*** Opening of MATERIAL FOR THE TASK ***

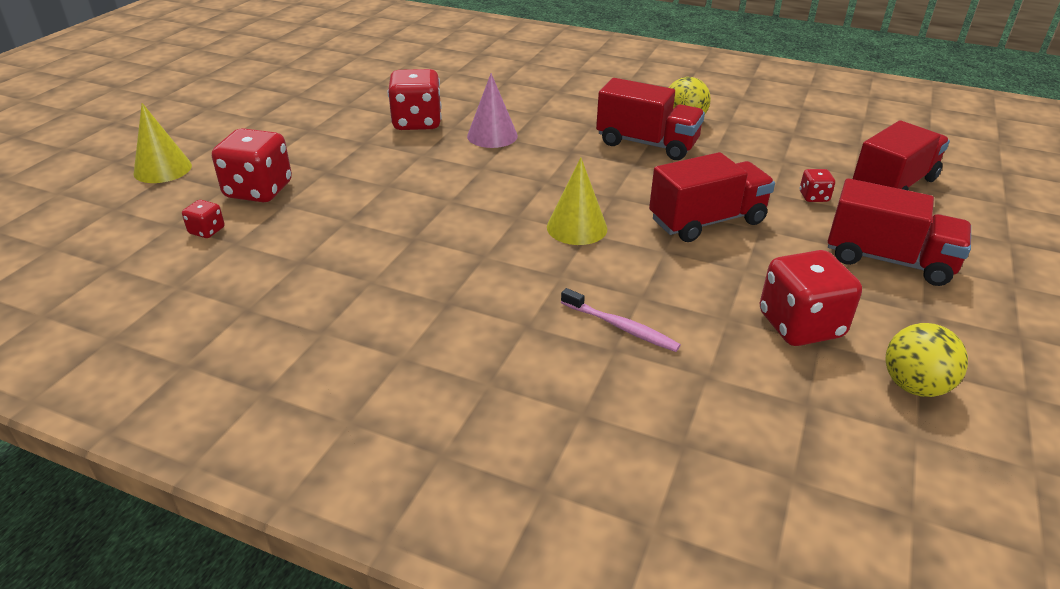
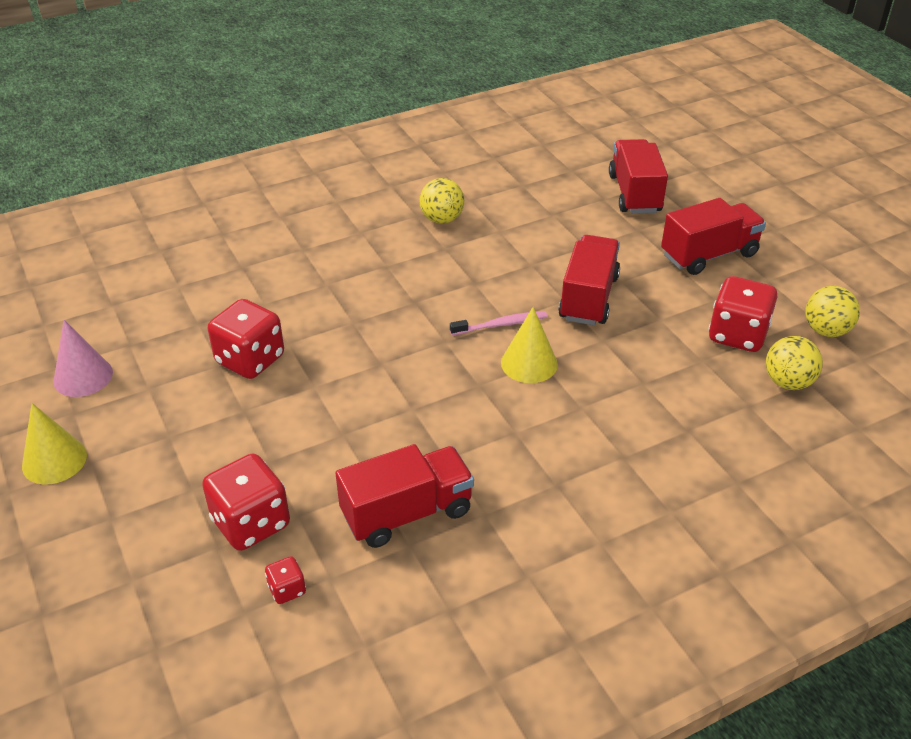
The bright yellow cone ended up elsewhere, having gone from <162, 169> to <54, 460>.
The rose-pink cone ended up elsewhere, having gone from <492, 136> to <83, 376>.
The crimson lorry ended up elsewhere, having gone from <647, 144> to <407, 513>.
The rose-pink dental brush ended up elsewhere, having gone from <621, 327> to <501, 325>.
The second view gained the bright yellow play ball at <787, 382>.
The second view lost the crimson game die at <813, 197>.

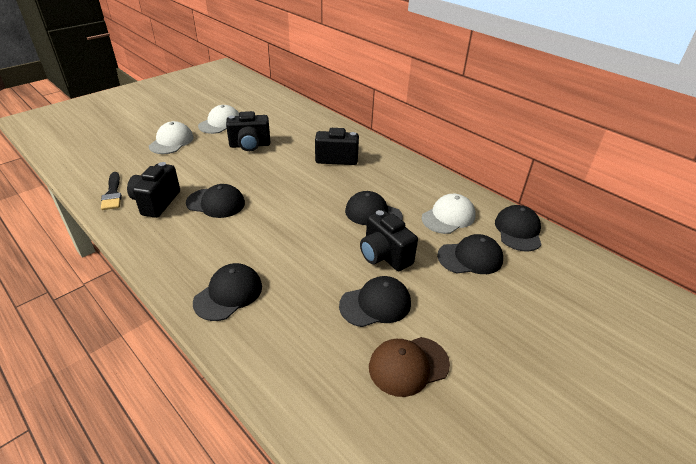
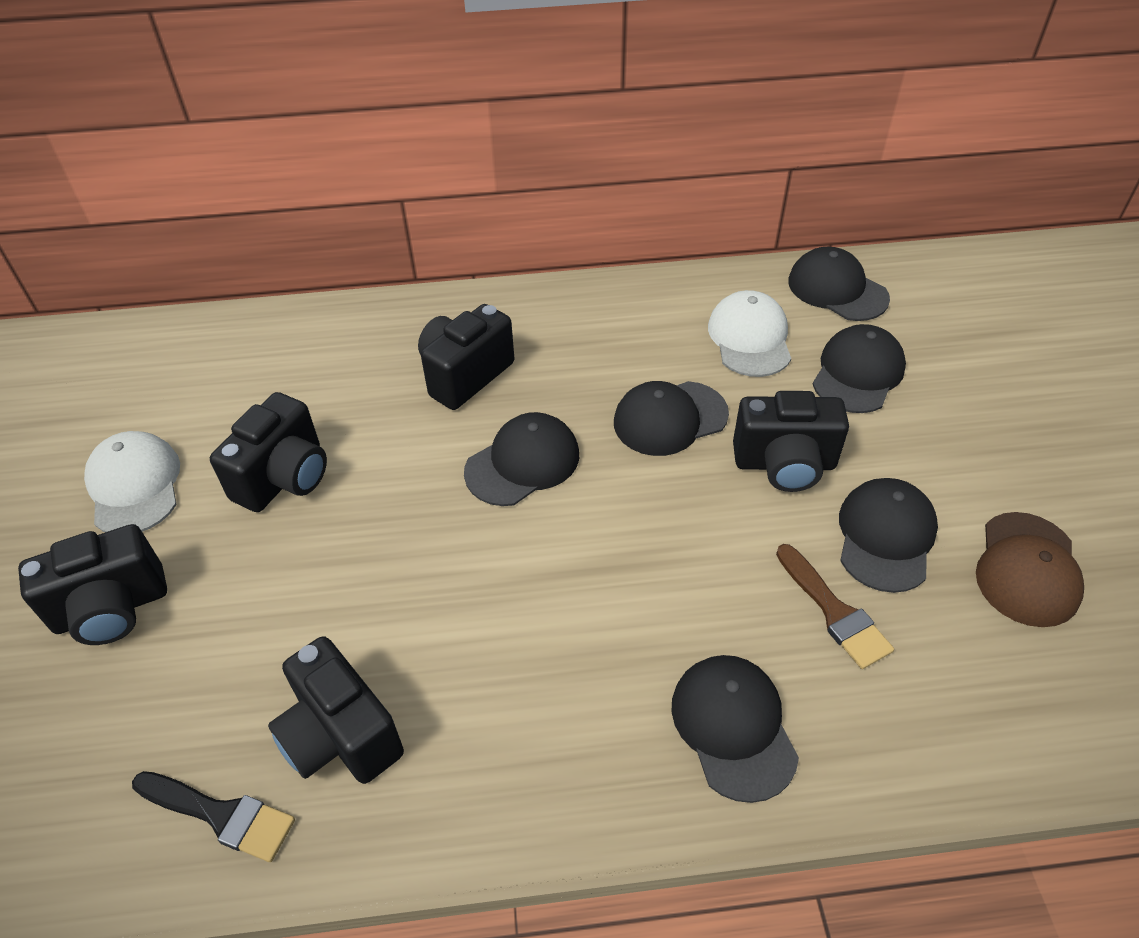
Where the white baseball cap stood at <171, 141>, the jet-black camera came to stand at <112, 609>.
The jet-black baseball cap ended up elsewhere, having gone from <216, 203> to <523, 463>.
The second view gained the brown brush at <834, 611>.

*** Close of MATERIAL FOR THE TASK ***

REQUIRED ACTION: Every line above with the word "pink" is to be copied out.

RESPONSE FOR THIS EXERCISE:
The rose-pink cone ended up elsewhere, having gone from <492, 136> to <83, 376>.
The rose-pink dental brush ended up elsewhere, having gone from <621, 327> to <501, 325>.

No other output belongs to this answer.